## What needs to be done
Where the listing below reaches the line containing "(191, 289) = (637, 195): black", start writing out lines exactly, and stop once the line containing "(477, 223) = (323, 309): black" has been written.

## Data shown
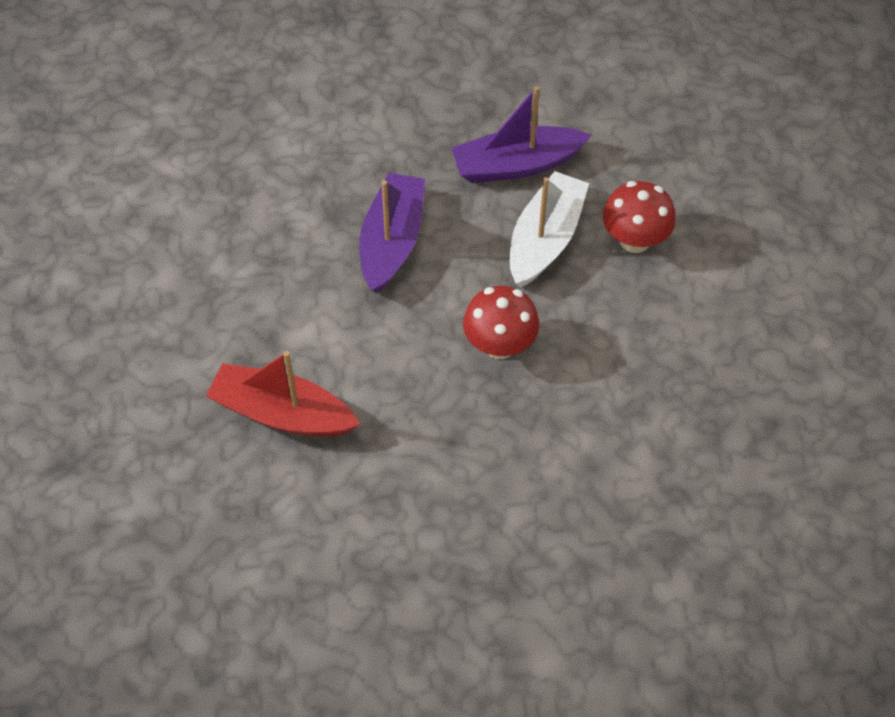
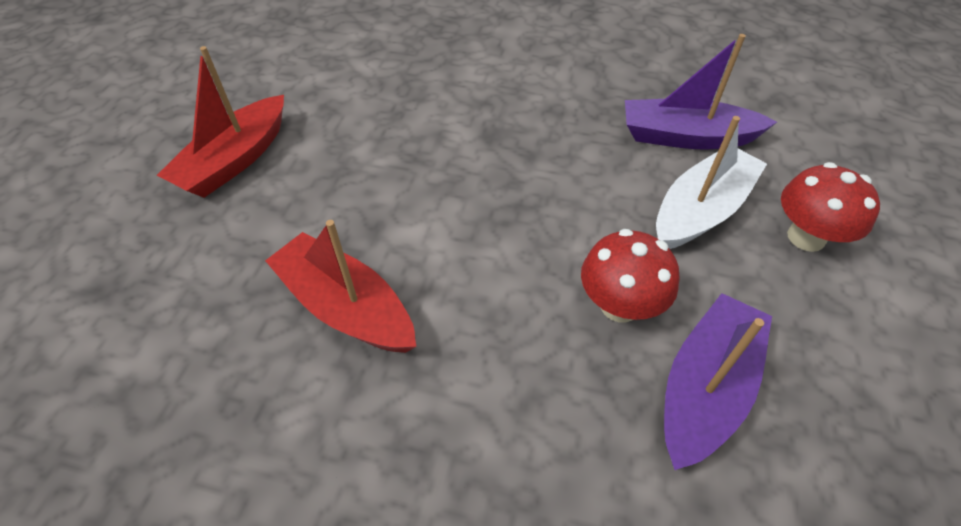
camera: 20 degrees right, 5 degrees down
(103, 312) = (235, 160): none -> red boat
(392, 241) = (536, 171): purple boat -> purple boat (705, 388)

* * *

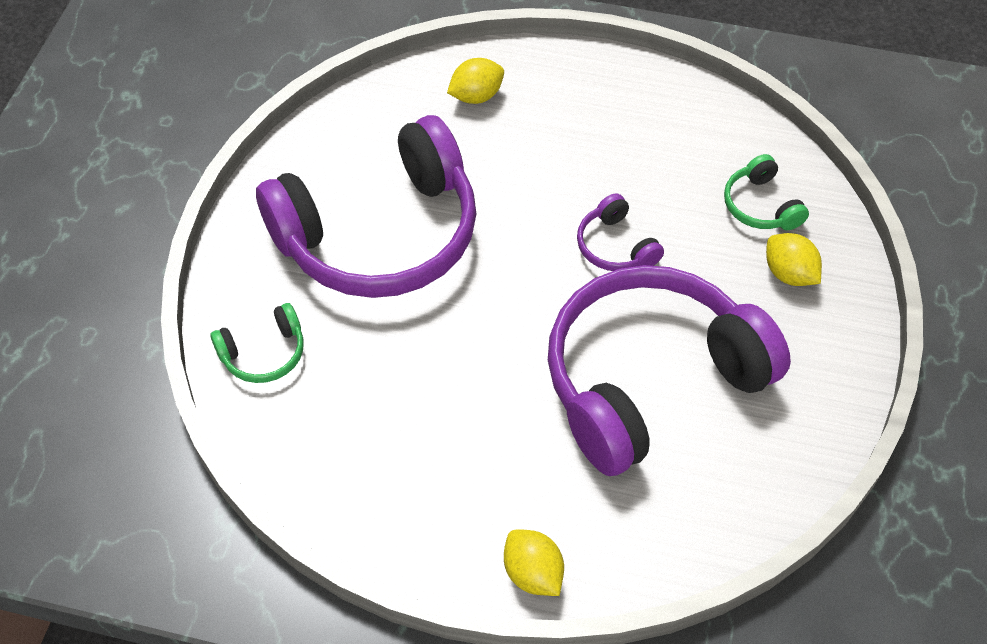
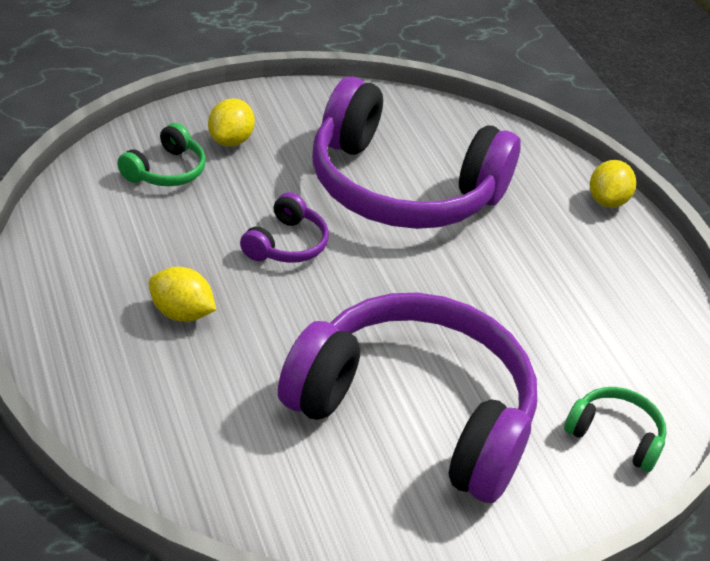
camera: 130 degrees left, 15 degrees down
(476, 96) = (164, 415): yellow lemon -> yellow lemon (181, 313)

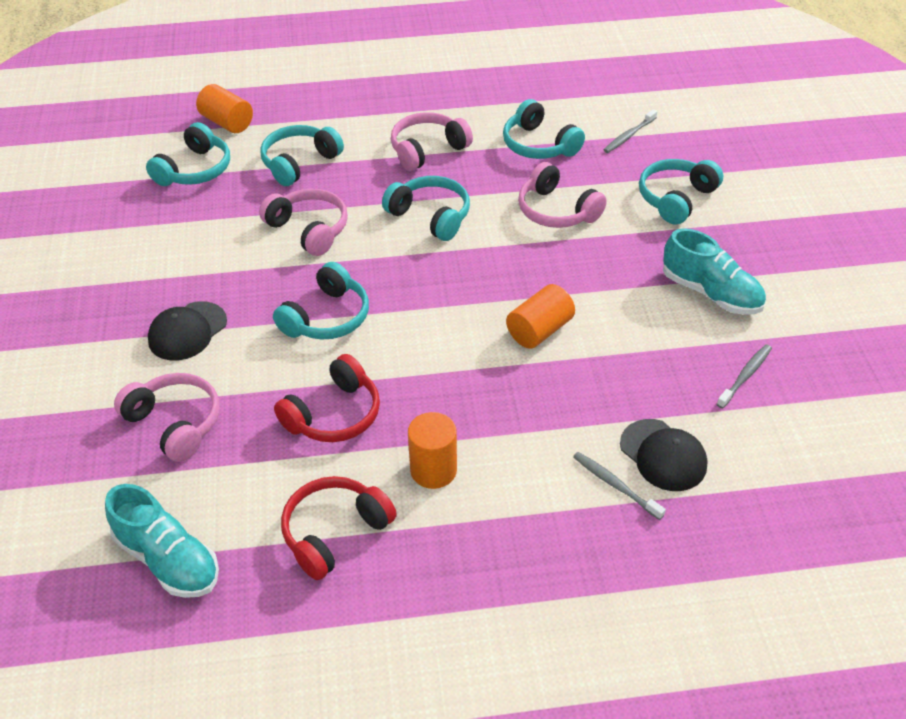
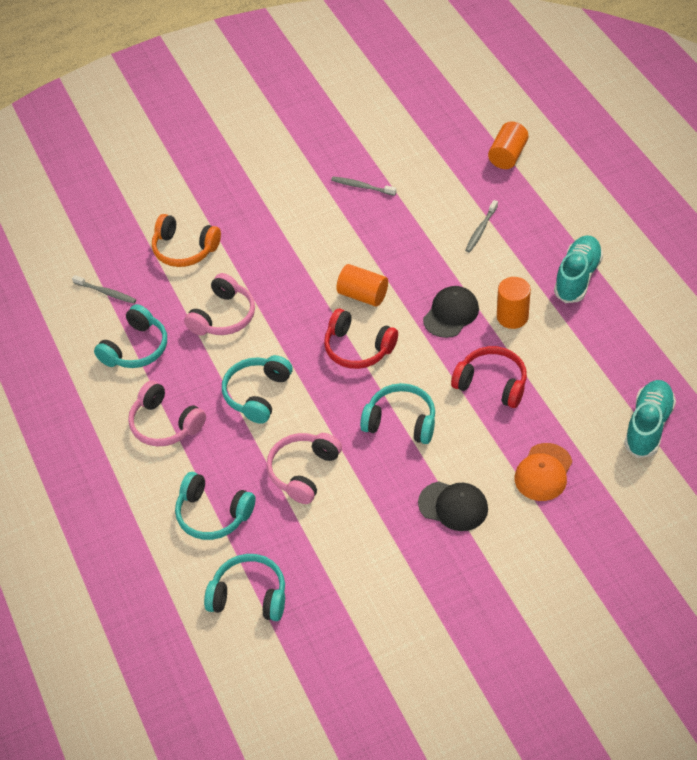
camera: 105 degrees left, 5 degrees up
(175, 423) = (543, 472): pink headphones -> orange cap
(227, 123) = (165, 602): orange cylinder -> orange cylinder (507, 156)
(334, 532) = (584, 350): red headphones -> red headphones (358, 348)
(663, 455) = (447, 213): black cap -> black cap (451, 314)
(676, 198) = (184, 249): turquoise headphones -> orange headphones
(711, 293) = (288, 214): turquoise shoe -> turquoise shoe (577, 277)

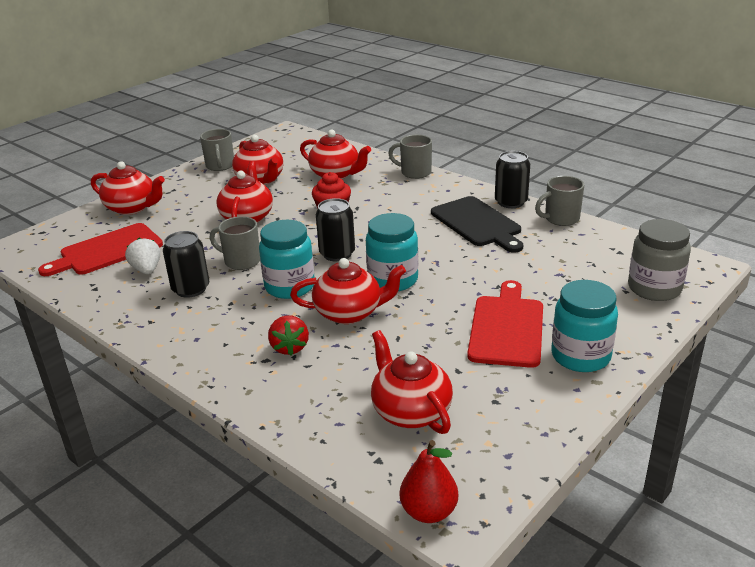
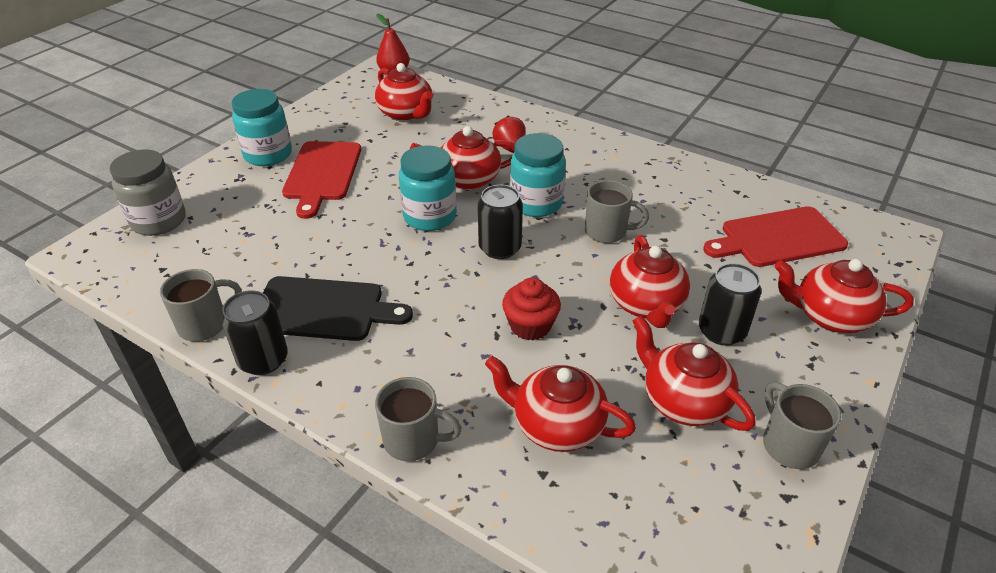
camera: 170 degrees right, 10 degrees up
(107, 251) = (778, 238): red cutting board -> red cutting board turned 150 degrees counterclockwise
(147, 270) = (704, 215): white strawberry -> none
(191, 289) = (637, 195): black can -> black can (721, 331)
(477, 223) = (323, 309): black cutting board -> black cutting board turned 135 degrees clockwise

## Output below
(191, 289) = (637, 195): black can -> black can (721, 331)
(477, 223) = (323, 309): black cutting board -> black cutting board turned 135 degrees clockwise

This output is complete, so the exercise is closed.